== Records shown ==

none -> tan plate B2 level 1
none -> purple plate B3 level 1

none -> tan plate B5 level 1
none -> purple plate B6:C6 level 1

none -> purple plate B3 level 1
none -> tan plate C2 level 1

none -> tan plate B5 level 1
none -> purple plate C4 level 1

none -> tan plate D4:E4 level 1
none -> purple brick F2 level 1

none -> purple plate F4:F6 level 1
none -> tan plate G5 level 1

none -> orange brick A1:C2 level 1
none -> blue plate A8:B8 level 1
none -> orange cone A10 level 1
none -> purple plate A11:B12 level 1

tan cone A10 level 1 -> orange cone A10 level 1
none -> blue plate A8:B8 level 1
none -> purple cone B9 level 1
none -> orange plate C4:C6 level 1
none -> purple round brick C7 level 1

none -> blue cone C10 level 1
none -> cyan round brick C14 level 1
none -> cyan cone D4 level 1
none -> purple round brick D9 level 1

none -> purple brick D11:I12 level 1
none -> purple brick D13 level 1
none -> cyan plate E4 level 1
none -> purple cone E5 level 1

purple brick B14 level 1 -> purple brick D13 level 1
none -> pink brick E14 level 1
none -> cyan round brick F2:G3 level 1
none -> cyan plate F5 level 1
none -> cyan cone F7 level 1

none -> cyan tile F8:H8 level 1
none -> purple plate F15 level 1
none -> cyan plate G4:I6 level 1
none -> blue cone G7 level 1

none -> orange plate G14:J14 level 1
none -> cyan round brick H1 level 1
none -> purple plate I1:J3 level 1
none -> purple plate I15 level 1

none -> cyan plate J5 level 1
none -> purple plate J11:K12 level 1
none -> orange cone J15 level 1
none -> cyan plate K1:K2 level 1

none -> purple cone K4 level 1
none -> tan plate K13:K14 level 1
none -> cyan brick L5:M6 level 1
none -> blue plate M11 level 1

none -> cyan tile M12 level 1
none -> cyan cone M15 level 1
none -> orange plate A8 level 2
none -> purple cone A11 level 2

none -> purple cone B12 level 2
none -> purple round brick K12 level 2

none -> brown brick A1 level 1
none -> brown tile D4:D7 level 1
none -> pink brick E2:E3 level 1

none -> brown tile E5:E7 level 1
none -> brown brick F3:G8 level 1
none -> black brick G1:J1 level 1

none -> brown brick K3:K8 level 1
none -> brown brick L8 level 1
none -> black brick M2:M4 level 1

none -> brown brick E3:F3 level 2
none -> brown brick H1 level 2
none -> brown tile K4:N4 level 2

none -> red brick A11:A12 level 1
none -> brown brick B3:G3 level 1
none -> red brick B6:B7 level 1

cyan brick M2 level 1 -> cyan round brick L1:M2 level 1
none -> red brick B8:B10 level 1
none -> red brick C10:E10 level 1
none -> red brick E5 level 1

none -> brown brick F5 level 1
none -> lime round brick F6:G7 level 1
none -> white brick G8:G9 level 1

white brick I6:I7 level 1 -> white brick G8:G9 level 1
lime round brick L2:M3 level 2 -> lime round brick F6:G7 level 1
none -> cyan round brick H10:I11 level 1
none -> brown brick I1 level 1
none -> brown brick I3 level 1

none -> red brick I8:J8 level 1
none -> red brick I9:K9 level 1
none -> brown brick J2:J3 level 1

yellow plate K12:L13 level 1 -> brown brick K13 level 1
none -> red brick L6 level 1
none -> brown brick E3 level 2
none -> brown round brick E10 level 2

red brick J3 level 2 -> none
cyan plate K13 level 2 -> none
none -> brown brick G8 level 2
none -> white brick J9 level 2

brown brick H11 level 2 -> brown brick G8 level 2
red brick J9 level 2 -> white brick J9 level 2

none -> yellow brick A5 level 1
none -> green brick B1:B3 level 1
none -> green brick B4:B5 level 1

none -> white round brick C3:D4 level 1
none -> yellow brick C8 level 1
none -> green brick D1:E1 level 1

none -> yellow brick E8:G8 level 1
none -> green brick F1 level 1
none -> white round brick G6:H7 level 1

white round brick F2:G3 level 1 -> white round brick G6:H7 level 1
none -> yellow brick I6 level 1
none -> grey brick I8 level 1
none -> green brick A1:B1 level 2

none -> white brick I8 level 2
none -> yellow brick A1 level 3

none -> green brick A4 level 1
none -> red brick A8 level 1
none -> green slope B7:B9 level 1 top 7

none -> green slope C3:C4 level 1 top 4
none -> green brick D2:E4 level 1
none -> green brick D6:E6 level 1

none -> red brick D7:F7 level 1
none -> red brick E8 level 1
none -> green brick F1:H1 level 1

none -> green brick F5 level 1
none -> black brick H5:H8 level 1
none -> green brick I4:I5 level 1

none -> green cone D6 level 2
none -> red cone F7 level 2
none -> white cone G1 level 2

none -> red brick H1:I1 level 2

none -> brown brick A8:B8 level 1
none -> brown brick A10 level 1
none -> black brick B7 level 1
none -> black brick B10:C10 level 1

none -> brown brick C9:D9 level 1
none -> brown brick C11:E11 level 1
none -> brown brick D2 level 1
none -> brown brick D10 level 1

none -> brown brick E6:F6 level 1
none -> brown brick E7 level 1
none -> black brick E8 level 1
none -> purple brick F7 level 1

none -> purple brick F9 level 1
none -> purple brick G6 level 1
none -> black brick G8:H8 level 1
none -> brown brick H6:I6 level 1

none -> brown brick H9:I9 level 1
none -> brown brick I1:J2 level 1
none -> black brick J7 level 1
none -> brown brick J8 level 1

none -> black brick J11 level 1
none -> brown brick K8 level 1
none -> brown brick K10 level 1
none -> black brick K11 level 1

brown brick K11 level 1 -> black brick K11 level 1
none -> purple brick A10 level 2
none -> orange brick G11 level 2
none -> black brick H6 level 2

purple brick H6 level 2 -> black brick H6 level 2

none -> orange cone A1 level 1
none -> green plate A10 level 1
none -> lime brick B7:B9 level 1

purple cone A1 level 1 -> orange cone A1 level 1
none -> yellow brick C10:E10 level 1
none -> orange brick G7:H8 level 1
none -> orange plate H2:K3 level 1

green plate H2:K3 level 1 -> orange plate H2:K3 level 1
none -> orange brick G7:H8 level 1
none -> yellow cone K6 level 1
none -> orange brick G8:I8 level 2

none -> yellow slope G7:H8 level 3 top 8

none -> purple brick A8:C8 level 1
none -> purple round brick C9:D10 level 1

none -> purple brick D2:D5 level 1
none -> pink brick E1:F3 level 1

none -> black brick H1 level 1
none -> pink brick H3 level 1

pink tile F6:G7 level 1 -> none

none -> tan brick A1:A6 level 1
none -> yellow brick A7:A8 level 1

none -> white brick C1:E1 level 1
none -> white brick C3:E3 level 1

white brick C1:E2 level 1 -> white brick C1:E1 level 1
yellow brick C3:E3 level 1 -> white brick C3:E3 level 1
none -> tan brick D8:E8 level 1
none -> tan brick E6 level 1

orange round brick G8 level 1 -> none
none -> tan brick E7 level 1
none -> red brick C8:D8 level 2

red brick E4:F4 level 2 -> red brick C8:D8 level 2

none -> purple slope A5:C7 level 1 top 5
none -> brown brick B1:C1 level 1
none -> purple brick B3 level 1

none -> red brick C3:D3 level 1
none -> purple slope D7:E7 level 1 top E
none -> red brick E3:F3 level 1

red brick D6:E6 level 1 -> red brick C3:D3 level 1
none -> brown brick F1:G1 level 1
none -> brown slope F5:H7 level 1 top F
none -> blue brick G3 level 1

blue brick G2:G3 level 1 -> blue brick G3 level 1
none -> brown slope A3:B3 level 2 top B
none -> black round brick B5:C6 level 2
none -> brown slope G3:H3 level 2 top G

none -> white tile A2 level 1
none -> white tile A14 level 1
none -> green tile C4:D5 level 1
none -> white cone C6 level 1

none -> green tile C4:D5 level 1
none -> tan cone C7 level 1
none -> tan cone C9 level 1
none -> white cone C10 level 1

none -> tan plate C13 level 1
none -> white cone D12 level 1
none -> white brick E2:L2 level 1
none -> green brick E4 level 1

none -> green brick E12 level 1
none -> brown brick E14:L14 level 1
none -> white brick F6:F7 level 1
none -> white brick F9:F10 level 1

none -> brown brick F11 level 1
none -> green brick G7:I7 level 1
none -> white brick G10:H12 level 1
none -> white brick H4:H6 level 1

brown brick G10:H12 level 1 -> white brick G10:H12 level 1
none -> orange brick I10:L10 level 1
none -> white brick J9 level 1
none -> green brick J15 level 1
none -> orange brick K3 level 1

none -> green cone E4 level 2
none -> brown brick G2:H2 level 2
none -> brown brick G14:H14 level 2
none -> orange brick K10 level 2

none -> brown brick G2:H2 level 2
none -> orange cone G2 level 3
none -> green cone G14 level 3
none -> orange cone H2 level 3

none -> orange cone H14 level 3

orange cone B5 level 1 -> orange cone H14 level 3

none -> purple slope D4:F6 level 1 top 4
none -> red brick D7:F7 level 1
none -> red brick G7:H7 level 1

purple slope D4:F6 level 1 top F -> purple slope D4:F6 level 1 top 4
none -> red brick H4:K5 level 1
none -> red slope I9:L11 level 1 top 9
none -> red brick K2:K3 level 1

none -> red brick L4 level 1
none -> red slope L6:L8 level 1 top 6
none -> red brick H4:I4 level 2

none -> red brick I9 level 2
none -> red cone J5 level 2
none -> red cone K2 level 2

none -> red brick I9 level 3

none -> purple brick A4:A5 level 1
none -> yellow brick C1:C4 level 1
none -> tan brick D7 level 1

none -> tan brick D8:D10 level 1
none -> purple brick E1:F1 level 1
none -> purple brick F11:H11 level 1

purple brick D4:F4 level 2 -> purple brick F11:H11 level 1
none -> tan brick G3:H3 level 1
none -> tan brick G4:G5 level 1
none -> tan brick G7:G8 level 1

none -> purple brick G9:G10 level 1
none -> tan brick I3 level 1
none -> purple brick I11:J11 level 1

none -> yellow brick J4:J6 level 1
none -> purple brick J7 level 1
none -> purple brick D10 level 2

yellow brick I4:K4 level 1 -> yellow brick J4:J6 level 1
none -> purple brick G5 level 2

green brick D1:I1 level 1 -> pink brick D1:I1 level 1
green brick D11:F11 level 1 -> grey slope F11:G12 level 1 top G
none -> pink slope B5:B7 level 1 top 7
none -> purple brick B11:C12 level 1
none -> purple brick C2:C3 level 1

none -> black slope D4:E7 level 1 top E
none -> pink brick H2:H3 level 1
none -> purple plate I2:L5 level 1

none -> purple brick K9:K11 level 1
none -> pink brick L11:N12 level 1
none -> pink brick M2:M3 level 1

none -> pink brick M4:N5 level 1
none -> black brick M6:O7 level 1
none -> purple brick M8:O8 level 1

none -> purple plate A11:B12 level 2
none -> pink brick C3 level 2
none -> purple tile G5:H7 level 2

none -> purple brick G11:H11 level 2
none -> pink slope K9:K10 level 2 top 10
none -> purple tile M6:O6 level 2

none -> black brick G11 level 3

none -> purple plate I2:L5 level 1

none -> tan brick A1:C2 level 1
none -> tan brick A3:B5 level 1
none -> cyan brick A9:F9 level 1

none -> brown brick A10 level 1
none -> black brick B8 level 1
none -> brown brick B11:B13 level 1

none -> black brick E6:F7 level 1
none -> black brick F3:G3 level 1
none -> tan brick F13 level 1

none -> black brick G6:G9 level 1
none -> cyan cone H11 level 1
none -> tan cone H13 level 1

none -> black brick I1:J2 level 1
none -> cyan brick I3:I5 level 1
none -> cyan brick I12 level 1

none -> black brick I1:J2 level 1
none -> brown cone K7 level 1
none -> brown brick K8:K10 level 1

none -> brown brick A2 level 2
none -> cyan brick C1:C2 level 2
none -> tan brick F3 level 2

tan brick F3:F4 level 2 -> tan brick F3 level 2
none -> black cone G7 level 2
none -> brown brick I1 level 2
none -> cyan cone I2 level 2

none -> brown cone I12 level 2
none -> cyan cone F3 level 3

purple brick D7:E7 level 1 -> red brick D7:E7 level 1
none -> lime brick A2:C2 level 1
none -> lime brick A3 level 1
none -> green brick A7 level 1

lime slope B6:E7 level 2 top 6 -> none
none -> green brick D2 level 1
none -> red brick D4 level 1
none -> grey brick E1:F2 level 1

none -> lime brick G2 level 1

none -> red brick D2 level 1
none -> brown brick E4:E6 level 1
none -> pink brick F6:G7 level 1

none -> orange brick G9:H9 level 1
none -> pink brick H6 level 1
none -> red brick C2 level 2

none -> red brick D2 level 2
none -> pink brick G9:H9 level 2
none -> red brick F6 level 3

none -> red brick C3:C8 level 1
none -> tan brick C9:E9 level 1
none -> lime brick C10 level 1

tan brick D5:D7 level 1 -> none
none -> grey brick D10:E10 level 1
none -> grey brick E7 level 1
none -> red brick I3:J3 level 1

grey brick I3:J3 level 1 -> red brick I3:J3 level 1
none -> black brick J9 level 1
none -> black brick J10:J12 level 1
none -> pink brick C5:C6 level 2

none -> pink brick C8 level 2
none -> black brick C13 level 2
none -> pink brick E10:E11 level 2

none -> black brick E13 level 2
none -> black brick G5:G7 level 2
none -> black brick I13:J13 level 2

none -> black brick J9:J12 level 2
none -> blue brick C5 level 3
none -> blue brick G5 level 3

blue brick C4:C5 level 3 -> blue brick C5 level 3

===

(Your objective): Would you please write out, exactly and with no other lines, the stretch of the listing above from the line containing "none -> cyan cone F7 level 1" through the line containing "none -> brown brick L8 level 1"?

(Task answer):
none -> cyan cone F7 level 1

none -> cyan tile F8:H8 level 1
none -> purple plate F15 level 1
none -> cyan plate G4:I6 level 1
none -> blue cone G7 level 1

none -> orange plate G14:J14 level 1
none -> cyan round brick H1 level 1
none -> purple plate I1:J3 level 1
none -> purple plate I15 level 1

none -> cyan plate J5 level 1
none -> purple plate J11:K12 level 1
none -> orange cone J15 level 1
none -> cyan plate K1:K2 level 1

none -> purple cone K4 level 1
none -> tan plate K13:K14 level 1
none -> cyan brick L5:M6 level 1
none -> blue plate M11 level 1

none -> cyan tile M12 level 1
none -> cyan cone M15 level 1
none -> orange plate A8 level 2
none -> purple cone A11 level 2

none -> purple cone B12 level 2
none -> purple round brick K12 level 2

none -> brown brick A1 level 1
none -> brown tile D4:D7 level 1
none -> pink brick E2:E3 level 1

none -> brown tile E5:E7 level 1
none -> brown brick F3:G8 level 1
none -> black brick G1:J1 level 1

none -> brown brick K3:K8 level 1
none -> brown brick L8 level 1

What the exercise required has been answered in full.